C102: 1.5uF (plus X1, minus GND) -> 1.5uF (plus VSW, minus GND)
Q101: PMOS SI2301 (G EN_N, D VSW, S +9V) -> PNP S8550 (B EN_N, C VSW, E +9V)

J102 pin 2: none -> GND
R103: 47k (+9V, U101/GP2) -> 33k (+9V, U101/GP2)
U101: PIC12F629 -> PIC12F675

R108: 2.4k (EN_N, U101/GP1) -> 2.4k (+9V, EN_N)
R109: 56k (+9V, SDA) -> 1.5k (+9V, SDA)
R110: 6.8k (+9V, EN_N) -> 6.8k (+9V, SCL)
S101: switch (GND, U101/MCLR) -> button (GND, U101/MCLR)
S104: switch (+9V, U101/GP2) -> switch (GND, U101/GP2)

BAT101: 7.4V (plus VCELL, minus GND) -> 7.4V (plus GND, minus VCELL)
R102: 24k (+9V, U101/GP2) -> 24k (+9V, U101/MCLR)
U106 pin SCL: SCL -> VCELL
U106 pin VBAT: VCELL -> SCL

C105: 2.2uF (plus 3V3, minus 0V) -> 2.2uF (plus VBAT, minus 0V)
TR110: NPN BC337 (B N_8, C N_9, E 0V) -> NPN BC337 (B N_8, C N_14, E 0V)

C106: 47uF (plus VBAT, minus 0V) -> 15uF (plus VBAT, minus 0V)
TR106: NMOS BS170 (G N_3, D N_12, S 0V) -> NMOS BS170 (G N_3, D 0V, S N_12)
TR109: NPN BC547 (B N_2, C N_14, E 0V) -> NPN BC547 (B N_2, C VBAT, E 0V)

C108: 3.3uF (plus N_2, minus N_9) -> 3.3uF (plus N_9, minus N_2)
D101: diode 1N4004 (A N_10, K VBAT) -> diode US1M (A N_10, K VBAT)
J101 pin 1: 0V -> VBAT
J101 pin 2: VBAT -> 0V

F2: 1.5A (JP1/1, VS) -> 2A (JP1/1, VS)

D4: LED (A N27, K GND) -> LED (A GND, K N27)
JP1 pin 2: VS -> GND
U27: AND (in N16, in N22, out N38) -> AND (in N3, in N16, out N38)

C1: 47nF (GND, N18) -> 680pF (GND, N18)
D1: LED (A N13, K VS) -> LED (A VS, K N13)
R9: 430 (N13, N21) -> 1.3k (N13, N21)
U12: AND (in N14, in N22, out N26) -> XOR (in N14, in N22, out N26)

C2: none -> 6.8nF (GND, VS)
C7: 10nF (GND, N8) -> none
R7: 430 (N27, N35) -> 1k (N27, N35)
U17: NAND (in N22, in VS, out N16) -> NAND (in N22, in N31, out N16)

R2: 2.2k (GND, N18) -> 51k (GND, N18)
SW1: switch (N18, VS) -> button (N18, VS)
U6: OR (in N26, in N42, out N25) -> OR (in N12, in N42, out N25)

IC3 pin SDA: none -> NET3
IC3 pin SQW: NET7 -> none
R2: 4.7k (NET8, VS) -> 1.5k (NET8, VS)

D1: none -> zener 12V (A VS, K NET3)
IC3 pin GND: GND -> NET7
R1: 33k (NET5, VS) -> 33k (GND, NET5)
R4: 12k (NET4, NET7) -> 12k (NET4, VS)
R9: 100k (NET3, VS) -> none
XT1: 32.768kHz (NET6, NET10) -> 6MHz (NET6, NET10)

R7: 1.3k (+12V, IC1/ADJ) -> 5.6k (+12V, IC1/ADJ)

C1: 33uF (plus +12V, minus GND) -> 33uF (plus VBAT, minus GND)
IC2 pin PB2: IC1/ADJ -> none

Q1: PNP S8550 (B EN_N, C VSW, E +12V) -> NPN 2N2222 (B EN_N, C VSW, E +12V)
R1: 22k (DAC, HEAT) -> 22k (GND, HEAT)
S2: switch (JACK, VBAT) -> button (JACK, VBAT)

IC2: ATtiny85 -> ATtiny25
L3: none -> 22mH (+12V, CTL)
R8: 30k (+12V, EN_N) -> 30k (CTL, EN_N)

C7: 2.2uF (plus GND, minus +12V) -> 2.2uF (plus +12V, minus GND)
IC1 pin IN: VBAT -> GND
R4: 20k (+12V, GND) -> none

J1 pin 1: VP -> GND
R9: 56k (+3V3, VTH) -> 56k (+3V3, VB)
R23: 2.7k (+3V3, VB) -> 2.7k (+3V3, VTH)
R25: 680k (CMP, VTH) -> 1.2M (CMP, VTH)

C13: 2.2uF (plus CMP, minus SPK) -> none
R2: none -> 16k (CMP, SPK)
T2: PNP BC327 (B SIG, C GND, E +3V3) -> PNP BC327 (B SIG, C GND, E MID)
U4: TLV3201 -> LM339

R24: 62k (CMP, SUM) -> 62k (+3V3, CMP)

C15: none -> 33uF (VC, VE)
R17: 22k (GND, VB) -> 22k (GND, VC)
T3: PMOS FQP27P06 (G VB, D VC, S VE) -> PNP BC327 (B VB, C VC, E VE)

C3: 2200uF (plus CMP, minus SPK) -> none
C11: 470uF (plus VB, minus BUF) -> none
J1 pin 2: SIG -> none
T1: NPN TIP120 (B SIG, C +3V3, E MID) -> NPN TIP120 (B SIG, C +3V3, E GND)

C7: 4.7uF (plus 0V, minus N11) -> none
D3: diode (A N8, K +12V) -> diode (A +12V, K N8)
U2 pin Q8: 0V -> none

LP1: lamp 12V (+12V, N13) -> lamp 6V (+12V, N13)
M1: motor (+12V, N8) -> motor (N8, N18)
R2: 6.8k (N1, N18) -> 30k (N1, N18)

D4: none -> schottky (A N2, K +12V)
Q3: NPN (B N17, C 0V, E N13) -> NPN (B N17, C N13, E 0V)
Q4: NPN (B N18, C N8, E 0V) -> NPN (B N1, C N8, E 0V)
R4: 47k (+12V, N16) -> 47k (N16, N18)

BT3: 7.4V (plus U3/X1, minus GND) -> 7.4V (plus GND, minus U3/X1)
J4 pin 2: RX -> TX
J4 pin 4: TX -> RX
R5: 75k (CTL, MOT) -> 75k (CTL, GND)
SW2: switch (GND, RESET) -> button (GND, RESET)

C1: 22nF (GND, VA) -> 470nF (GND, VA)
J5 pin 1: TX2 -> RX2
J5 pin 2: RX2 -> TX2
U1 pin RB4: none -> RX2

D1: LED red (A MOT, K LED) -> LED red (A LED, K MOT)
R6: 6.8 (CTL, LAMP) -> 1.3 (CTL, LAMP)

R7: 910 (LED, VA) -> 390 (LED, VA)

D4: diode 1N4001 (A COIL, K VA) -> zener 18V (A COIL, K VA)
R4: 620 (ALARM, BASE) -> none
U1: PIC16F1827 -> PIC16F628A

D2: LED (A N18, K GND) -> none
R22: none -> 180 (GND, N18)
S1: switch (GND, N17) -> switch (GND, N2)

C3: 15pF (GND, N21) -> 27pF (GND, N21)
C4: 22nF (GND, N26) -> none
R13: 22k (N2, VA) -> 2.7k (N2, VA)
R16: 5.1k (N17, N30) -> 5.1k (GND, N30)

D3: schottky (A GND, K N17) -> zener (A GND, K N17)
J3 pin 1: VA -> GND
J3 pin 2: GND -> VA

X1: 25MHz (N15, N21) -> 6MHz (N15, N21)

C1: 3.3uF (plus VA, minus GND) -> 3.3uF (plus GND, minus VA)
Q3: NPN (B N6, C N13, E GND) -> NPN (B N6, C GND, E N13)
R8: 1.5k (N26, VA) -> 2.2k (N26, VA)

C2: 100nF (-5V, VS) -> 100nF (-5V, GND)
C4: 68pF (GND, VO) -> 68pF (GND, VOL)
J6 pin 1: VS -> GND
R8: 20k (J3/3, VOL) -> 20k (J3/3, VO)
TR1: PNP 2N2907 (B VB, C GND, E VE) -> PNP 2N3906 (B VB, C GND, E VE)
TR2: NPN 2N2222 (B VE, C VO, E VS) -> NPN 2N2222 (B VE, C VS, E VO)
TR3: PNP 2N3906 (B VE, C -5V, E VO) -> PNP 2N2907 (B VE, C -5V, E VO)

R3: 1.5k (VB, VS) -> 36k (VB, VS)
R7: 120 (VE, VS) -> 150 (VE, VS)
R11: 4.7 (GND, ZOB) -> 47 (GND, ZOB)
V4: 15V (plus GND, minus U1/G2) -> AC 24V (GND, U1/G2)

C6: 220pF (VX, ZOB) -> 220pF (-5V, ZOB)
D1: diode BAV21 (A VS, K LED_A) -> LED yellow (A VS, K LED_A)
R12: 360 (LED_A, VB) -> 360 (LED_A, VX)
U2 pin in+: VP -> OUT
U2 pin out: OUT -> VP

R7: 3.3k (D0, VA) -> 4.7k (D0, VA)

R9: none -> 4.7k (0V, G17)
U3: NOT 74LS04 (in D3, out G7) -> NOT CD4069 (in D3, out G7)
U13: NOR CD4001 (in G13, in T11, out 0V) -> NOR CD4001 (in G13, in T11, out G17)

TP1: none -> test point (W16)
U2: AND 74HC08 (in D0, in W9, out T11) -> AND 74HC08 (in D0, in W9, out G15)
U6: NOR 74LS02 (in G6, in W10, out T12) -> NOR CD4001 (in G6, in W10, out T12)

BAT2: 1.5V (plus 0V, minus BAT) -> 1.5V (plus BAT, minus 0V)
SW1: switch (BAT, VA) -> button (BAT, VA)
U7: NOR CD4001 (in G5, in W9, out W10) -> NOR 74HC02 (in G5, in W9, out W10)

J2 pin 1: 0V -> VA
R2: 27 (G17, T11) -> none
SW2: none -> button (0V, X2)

◆ PROMPT
In the listing above, find the line with "J6 pin 1: VS -> GND" and the line with "U2 pin in+: VP -> OUT"; output exactly those lines and all lines between them.

◆ OUTPUT OF THE TASK
J6 pin 1: VS -> GND
R8: 20k (J3/3, VOL) -> 20k (J3/3, VO)
TR1: PNP 2N2907 (B VB, C GND, E VE) -> PNP 2N3906 (B VB, C GND, E VE)
TR2: NPN 2N2222 (B VE, C VO, E VS) -> NPN 2N2222 (B VE, C VS, E VO)
TR3: PNP 2N3906 (B VE, C -5V, E VO) -> PNP 2N2907 (B VE, C -5V, E VO)

R3: 1.5k (VB, VS) -> 36k (VB, VS)
R7: 120 (VE, VS) -> 150 (VE, VS)
R11: 4.7 (GND, ZOB) -> 47 (GND, ZOB)
V4: 15V (plus GND, minus U1/G2) -> AC 24V (GND, U1/G2)

C6: 220pF (VX, ZOB) -> 220pF (-5V, ZOB)
D1: diode BAV21 (A VS, K LED_A) -> LED yellow (A VS, K LED_A)
R12: 360 (LED_A, VB) -> 360 (LED_A, VX)
U2 pin in+: VP -> OUT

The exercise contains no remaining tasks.